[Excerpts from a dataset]
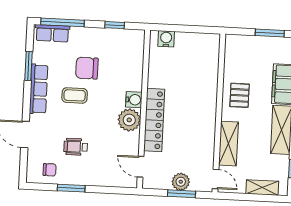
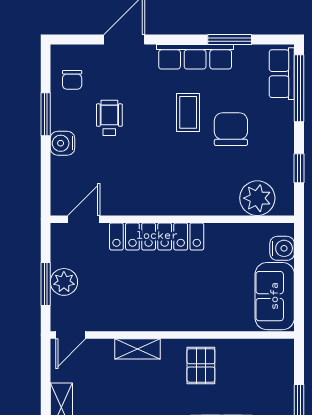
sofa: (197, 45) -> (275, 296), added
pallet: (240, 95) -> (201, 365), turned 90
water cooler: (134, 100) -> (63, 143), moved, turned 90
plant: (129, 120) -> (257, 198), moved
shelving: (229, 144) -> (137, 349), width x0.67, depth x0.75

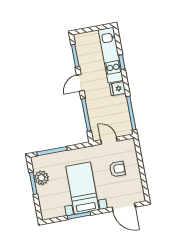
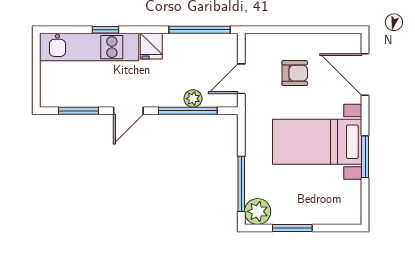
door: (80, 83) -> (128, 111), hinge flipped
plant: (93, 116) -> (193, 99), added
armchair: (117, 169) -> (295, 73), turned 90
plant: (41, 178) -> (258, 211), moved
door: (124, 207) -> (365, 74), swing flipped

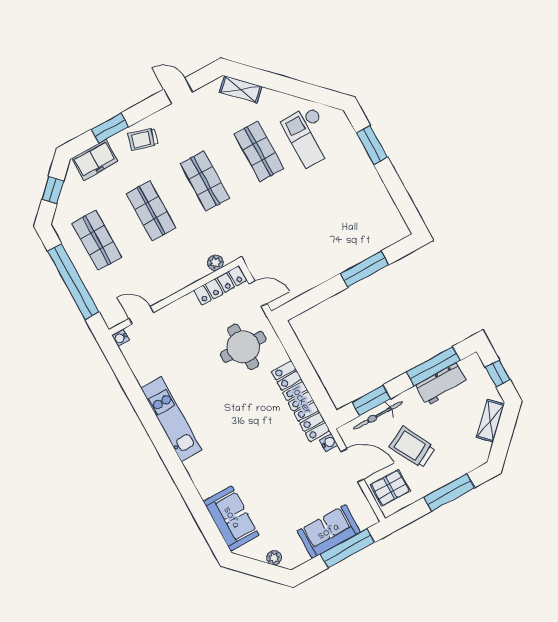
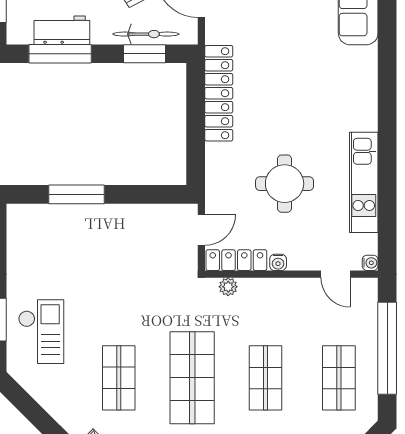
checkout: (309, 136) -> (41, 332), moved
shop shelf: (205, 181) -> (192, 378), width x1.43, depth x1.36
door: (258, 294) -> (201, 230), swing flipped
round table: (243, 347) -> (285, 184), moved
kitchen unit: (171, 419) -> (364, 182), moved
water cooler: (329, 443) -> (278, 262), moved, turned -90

Your objective: Quote exactly, and only, the lines from the one containing "armchair: (117, 169) -> (295, 73), turned 90" through the last line of the records above, both included; leave out any pictures.

Written response:
armchair: (117, 169) -> (295, 73), turned 90
plant: (41, 178) -> (258, 211), moved
door: (124, 207) -> (365, 74), swing flipped

checkout: (309, 136) -> (41, 332), moved
shop shelf: (205, 181) -> (192, 378), width x1.43, depth x1.36
door: (258, 294) -> (201, 230), swing flipped
round table: (243, 347) -> (285, 184), moved
kitchen unit: (171, 419) -> (364, 182), moved
water cooler: (329, 443) -> (278, 262), moved, turned -90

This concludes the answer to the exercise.